**Dataset content**

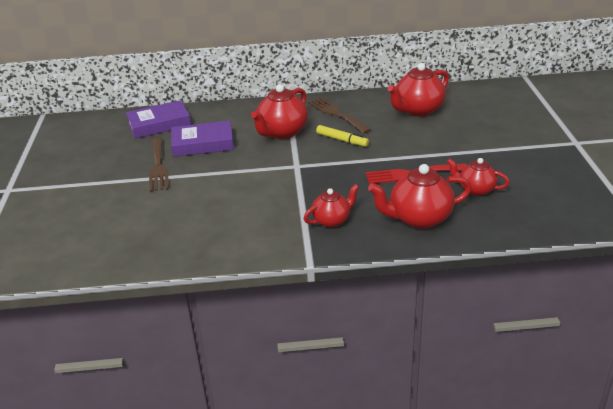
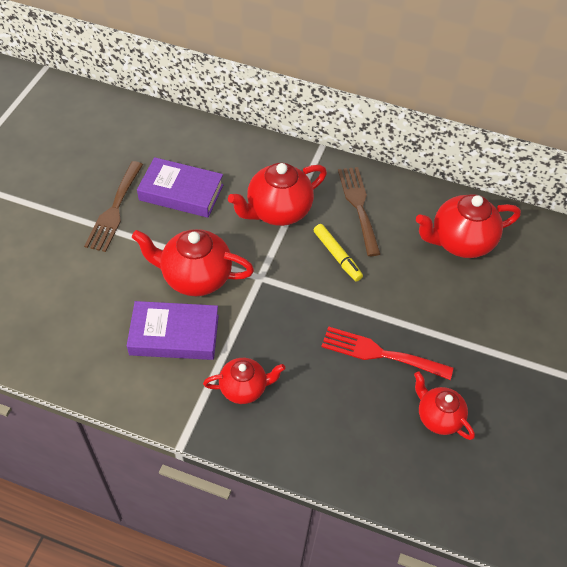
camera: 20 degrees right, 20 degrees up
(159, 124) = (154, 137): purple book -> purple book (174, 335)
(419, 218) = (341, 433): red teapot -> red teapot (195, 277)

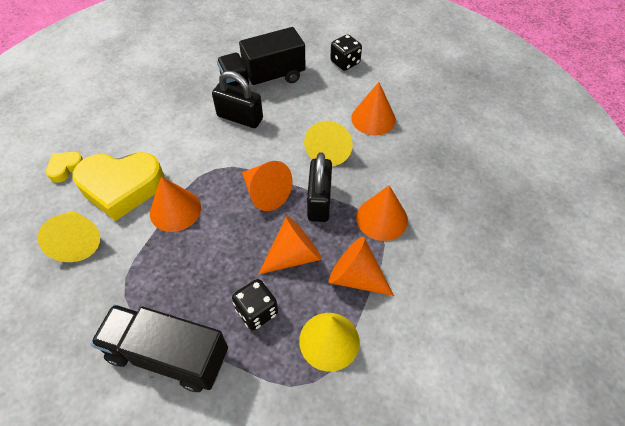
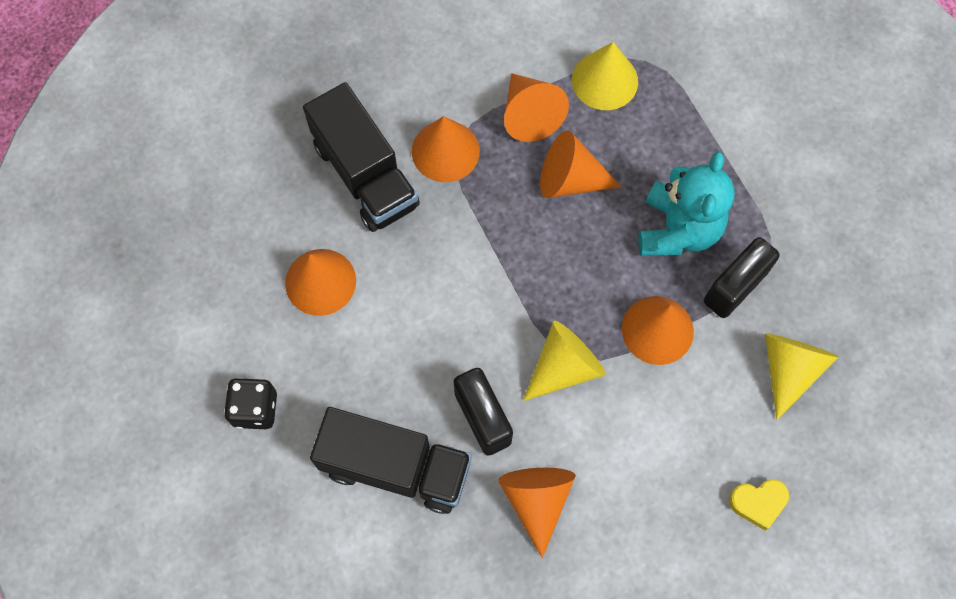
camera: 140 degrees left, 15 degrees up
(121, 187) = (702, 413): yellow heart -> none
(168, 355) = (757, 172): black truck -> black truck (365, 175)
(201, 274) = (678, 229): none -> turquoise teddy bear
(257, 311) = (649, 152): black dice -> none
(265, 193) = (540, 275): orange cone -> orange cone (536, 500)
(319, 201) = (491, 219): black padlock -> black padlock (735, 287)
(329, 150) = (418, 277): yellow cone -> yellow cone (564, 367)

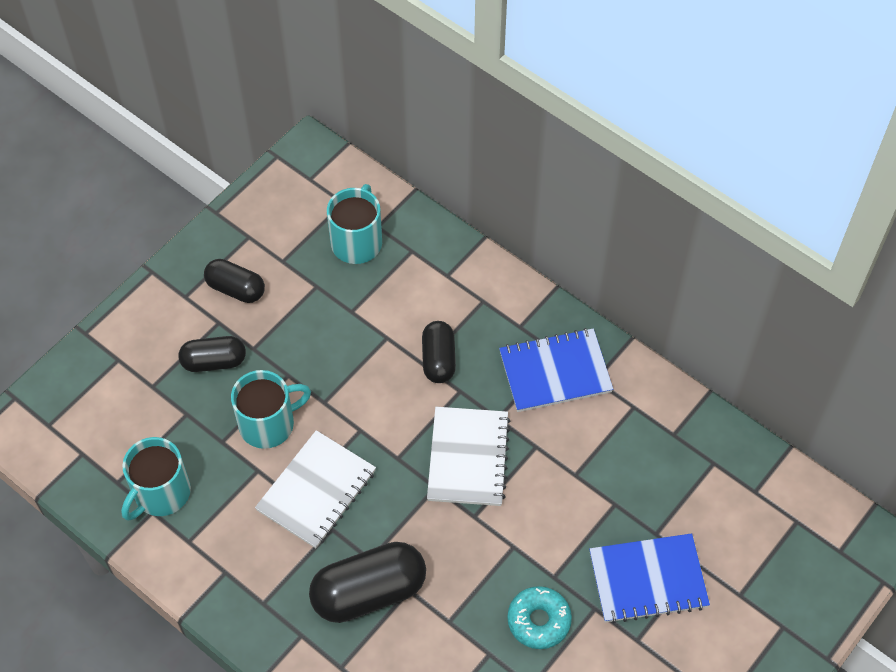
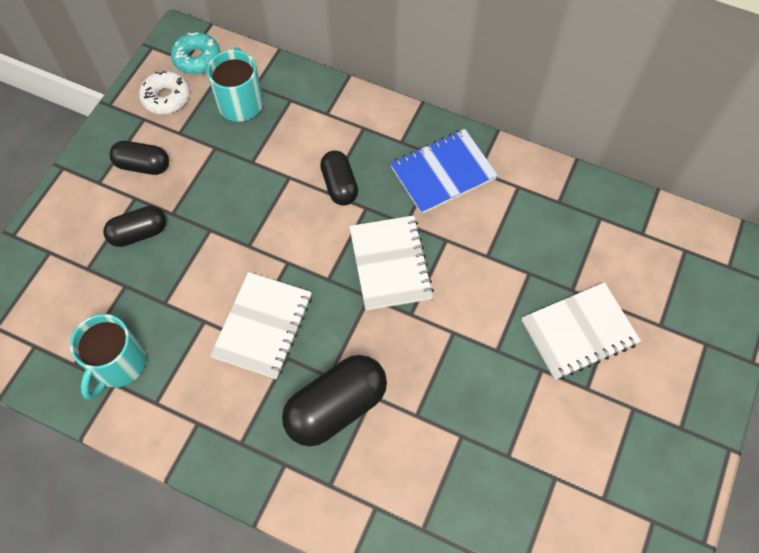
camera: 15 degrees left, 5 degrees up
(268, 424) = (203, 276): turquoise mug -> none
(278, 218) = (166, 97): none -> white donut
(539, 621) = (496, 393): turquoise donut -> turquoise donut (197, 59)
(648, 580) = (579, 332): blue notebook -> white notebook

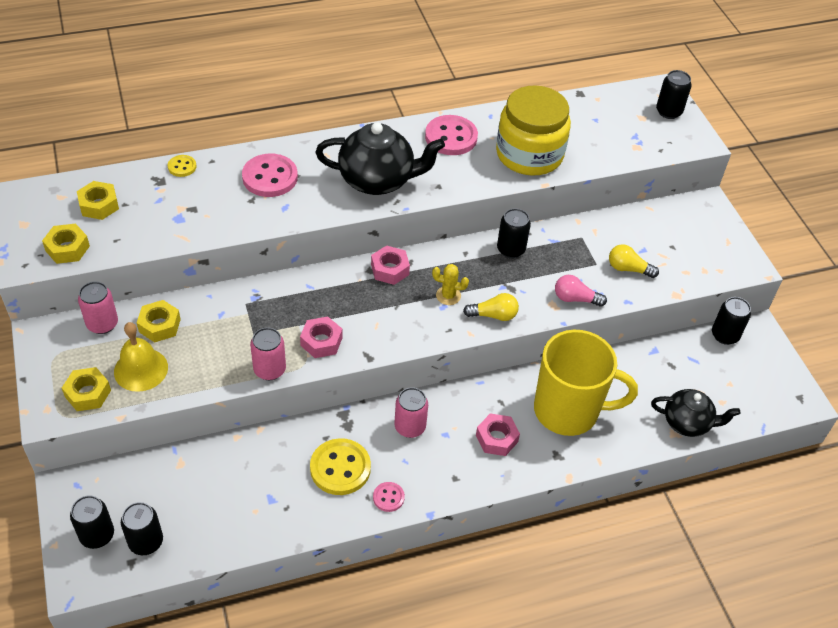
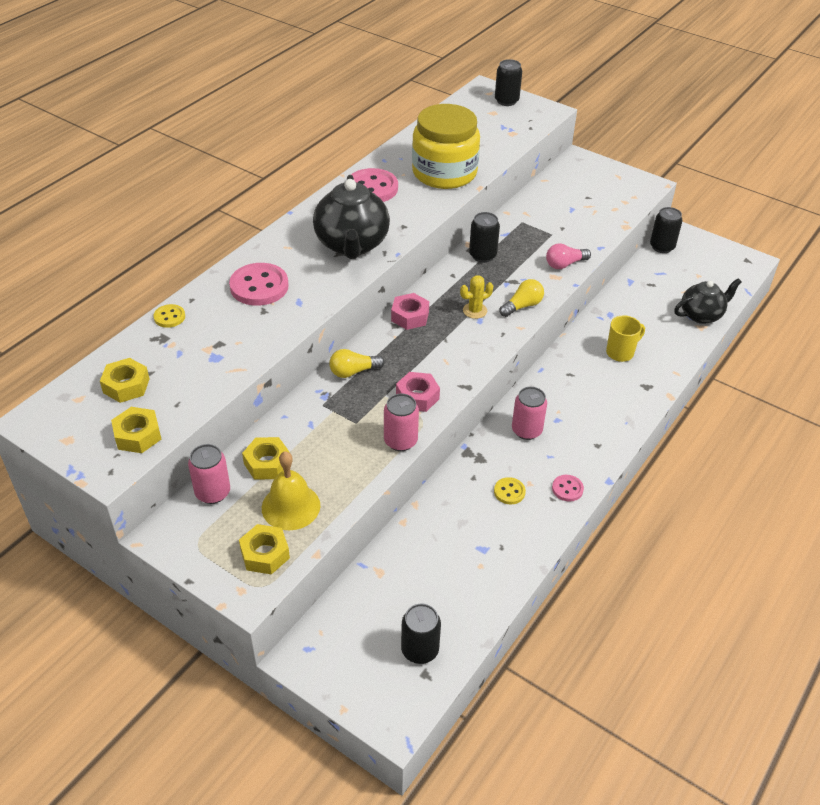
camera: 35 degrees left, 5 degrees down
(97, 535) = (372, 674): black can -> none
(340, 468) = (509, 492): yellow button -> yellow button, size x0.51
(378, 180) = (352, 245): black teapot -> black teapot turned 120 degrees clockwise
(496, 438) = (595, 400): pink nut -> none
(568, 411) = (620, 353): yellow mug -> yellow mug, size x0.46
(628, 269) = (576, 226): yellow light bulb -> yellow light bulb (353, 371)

**What is expected**
Check every line of the data above for the string "white", and copy those that have it.

**Solved problem**
(278, 218) = (166, 97): none -> white donut
(648, 580) = (579, 332): blue notebook -> white notebook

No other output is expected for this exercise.